───── PROVIDED DATA

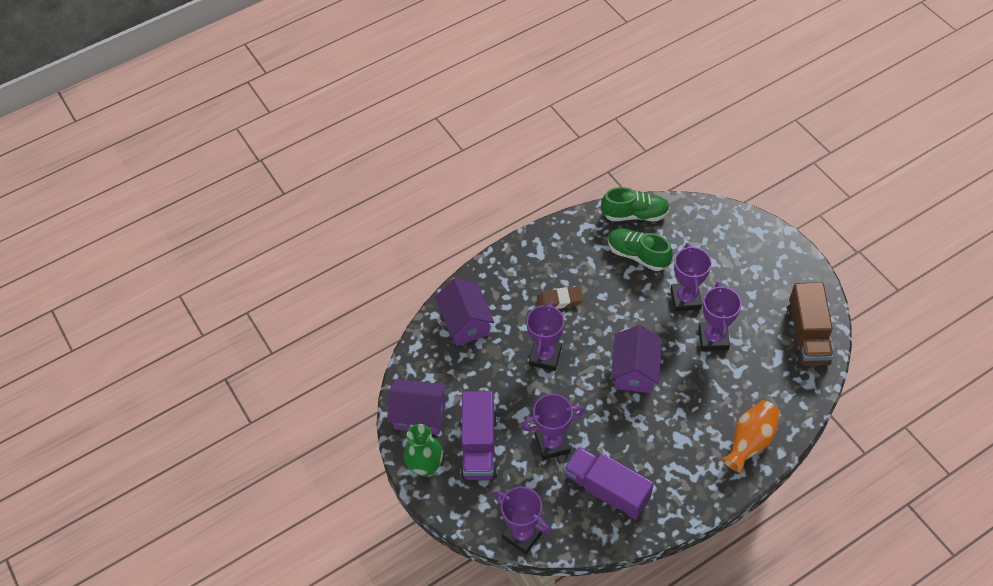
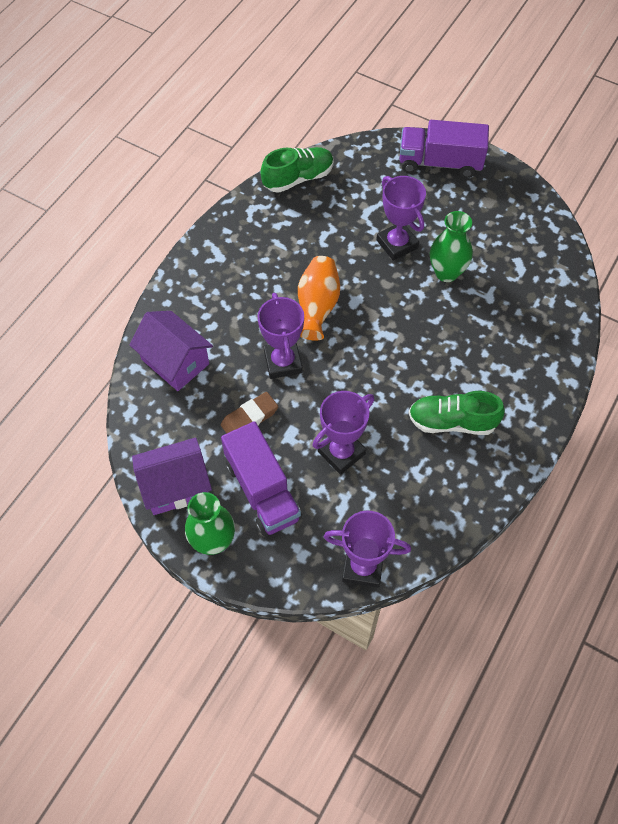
camera: 30 degrees left, 5 degrees up
(559, 300) = (266, 296): brown eraser -> brown eraser (249, 418)
(606, 490) = (426, 477): purple truck -> purple truck (440, 163)
(634, 371) = (386, 338): purple house -> none
(638, 255) = (324, 218): green shoe -> green shoe (452, 422)
(713, 338) = (446, 272): purple trophy -> green vase
(750, 441) = (540, 361): orange vase -> orange vase (317, 306)
(807, 336) = (535, 234): brown truck -> none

──────────

# WHAT IS REQUIRED
Leave out any pictures, please, and quote only the lines from the top of the data through the line that contains "(638, 255) = (324, 218): green".

# RESPONSE TO THIS EXERCISE
camera: 30 degrees left, 5 degrees up
(559, 300) = (266, 296): brown eraser -> brown eraser (249, 418)
(606, 490) = (426, 477): purple truck -> purple truck (440, 163)
(634, 371) = (386, 338): purple house -> none
(638, 255) = (324, 218): green shoe -> green shoe (452, 422)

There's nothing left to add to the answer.